TASK. Give the data again exactly, from its opening line through the line in which "white jar: 2 -> 1" appears.

━━━━━━━━━━━━━━━━━━━━━━━━━━━━━━

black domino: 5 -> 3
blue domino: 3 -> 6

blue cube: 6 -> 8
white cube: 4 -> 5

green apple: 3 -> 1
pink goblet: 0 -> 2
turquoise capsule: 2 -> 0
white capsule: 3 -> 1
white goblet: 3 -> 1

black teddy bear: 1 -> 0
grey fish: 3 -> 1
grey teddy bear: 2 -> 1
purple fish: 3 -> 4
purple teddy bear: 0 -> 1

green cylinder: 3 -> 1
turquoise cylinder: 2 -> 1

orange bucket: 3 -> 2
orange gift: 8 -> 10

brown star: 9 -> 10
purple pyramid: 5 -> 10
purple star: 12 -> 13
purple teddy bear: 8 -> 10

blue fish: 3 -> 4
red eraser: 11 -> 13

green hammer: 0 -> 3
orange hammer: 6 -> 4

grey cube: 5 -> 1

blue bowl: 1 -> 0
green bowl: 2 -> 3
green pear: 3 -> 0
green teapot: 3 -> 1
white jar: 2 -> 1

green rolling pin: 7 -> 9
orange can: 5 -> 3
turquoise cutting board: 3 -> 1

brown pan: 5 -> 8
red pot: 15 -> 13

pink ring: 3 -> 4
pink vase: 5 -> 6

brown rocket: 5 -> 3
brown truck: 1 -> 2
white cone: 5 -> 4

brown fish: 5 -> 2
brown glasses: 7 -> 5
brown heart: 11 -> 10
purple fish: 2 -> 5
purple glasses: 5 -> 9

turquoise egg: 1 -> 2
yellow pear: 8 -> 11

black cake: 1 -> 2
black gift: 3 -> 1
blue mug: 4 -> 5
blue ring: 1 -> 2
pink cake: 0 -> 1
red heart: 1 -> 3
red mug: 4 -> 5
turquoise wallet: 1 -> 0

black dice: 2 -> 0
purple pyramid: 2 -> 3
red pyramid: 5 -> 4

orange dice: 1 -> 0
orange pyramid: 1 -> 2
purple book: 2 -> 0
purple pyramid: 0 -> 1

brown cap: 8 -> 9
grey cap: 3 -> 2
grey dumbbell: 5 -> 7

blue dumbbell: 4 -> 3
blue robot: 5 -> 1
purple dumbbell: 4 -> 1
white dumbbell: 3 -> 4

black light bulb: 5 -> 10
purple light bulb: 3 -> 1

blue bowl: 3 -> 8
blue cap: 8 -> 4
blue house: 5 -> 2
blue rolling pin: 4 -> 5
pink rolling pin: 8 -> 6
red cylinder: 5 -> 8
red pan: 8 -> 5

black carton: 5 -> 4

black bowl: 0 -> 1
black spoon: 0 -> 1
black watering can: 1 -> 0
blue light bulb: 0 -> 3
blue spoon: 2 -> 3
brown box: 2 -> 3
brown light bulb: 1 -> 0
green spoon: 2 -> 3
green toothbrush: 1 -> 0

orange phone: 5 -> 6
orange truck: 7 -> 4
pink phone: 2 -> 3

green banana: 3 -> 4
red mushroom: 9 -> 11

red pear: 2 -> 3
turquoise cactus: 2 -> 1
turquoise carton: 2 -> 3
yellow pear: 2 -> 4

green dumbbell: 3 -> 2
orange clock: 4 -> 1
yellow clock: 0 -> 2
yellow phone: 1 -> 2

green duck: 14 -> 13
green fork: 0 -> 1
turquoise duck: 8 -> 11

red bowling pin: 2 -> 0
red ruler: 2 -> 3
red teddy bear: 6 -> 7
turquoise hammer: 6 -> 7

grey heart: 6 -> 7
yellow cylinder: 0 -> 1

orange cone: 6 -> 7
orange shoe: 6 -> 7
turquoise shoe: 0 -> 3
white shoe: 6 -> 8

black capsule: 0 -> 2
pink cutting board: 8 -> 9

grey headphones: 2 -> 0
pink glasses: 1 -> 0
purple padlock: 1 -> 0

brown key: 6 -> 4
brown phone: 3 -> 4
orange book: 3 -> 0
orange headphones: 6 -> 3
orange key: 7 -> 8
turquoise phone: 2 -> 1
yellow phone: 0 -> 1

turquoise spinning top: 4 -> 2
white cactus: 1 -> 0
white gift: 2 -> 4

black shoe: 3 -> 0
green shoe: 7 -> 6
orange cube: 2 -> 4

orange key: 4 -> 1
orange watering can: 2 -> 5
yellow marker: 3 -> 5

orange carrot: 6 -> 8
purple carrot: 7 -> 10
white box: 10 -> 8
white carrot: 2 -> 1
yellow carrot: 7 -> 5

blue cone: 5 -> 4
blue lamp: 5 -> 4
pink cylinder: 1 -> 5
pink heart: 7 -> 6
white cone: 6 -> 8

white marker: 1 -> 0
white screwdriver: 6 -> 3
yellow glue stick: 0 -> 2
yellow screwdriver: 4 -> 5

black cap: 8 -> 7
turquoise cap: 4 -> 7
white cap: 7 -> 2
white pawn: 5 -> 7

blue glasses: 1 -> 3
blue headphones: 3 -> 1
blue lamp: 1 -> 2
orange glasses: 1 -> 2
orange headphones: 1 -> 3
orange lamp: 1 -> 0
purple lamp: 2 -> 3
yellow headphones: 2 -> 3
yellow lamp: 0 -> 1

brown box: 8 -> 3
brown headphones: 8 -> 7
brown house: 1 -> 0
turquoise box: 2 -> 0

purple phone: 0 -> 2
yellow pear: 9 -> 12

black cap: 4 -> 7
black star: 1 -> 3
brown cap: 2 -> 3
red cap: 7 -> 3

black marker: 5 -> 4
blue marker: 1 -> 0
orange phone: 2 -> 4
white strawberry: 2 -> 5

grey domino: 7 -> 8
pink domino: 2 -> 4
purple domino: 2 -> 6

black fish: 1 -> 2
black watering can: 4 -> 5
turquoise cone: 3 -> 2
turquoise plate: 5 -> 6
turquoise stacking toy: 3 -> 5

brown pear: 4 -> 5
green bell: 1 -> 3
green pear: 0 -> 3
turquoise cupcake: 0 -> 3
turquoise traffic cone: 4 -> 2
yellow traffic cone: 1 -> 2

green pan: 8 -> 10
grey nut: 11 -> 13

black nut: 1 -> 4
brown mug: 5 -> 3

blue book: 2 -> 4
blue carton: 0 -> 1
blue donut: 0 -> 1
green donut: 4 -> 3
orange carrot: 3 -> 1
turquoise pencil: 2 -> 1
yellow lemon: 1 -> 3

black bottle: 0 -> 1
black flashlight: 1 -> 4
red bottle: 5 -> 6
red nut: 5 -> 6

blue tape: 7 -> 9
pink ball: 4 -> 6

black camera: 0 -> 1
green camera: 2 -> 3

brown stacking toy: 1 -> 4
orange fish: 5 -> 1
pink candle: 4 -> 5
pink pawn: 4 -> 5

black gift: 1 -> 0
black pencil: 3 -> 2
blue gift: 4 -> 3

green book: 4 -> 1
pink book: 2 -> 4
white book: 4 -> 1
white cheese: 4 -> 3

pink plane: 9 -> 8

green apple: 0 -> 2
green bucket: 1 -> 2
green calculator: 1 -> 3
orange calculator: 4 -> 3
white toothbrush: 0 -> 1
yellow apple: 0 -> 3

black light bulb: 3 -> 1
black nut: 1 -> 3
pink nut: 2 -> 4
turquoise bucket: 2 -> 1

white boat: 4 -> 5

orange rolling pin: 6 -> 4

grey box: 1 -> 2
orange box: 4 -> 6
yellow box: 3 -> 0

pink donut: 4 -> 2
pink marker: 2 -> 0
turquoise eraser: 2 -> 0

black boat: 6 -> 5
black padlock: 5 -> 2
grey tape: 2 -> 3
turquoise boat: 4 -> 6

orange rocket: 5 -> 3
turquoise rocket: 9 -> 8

━━━━━━━━━━━━━━━━━━━━━━━━━━━━━━

ANSWER BOX.
black domino: 5 -> 3
blue domino: 3 -> 6

blue cube: 6 -> 8
white cube: 4 -> 5

green apple: 3 -> 1
pink goblet: 0 -> 2
turquoise capsule: 2 -> 0
white capsule: 3 -> 1
white goblet: 3 -> 1

black teddy bear: 1 -> 0
grey fish: 3 -> 1
grey teddy bear: 2 -> 1
purple fish: 3 -> 4
purple teddy bear: 0 -> 1

green cylinder: 3 -> 1
turquoise cylinder: 2 -> 1

orange bucket: 3 -> 2
orange gift: 8 -> 10

brown star: 9 -> 10
purple pyramid: 5 -> 10
purple star: 12 -> 13
purple teddy bear: 8 -> 10

blue fish: 3 -> 4
red eraser: 11 -> 13

green hammer: 0 -> 3
orange hammer: 6 -> 4

grey cube: 5 -> 1

blue bowl: 1 -> 0
green bowl: 2 -> 3
green pear: 3 -> 0
green teapot: 3 -> 1
white jar: 2 -> 1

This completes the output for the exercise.